§ Problem description: Give back all of the data exactly as it stands, with the pictures removed.

§ Object matching data:
====

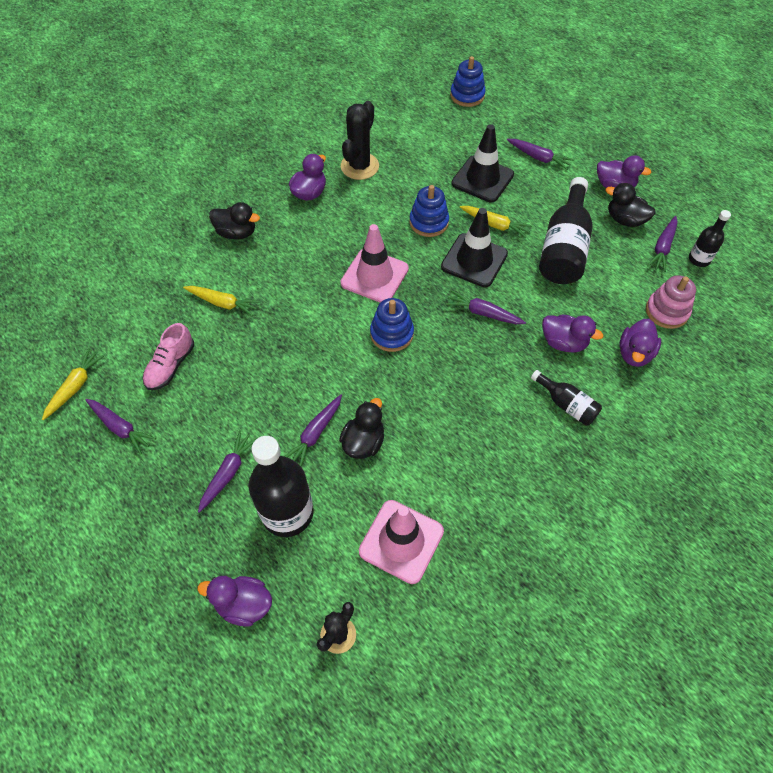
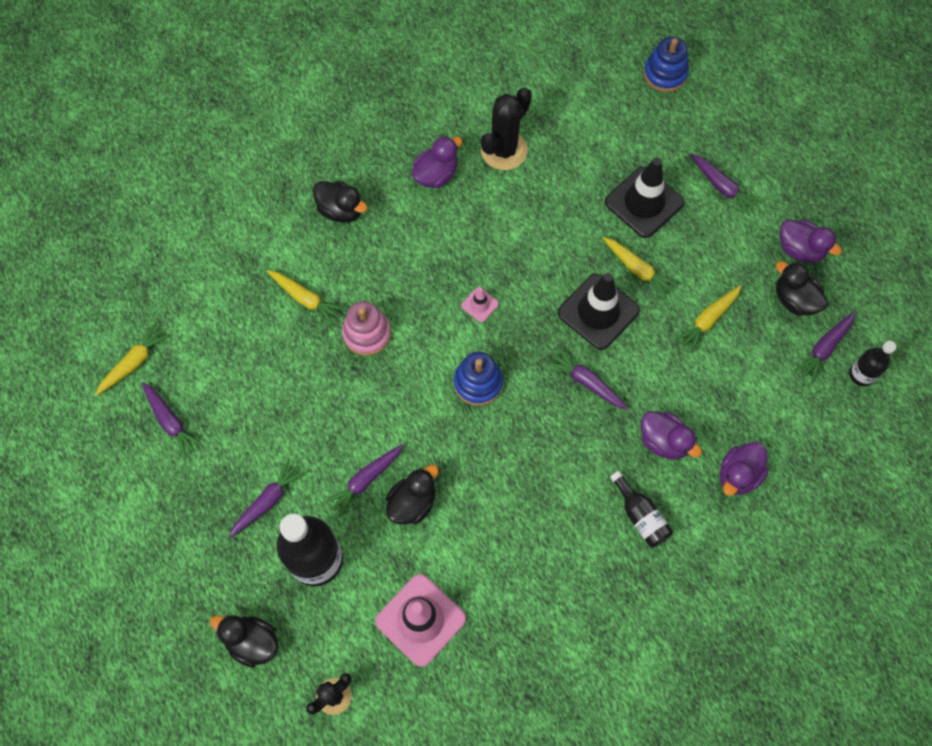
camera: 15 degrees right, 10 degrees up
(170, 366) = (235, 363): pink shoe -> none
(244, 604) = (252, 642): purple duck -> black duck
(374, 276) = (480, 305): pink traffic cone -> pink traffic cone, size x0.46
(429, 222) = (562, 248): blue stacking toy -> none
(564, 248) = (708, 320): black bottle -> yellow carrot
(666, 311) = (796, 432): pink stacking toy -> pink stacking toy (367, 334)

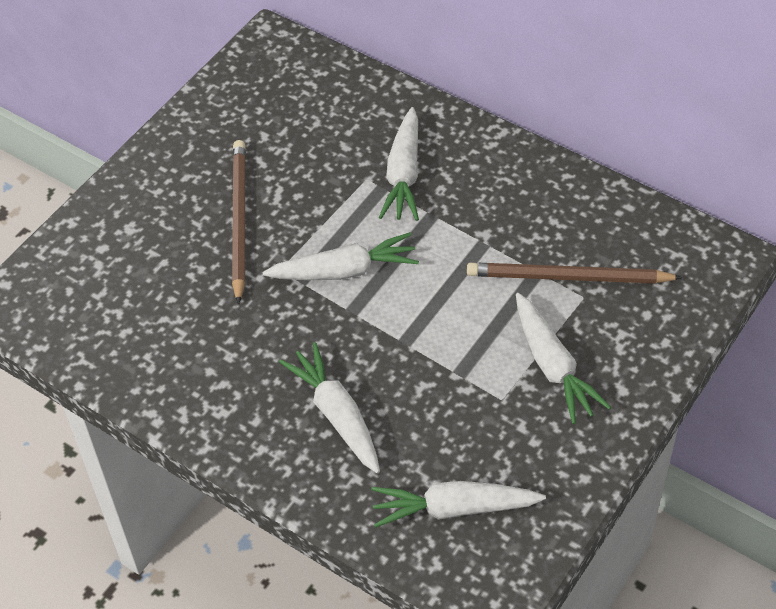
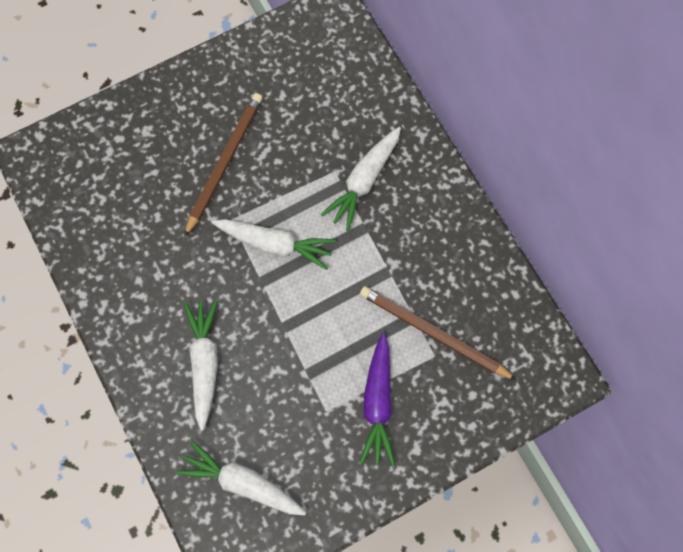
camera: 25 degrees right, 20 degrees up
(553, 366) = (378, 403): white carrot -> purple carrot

====

§ Problem solution:
camera: 15 degrees right, 10 degrees up
(170, 366) = (235, 363): pink shoe -> none
(244, 604) = (252, 642): purple duck -> black duck
(374, 276) = (480, 305): pink traffic cone -> pink traffic cone, size x0.46
(429, 222) = (562, 248): blue stacking toy -> none
(564, 248) = (708, 320): black bottle -> yellow carrot
(666, 311) = (796, 432): pink stacking toy -> pink stacking toy (367, 334)

camera: 25 degrees right, 20 degrees up
(553, 366) = (378, 403): white carrot -> purple carrot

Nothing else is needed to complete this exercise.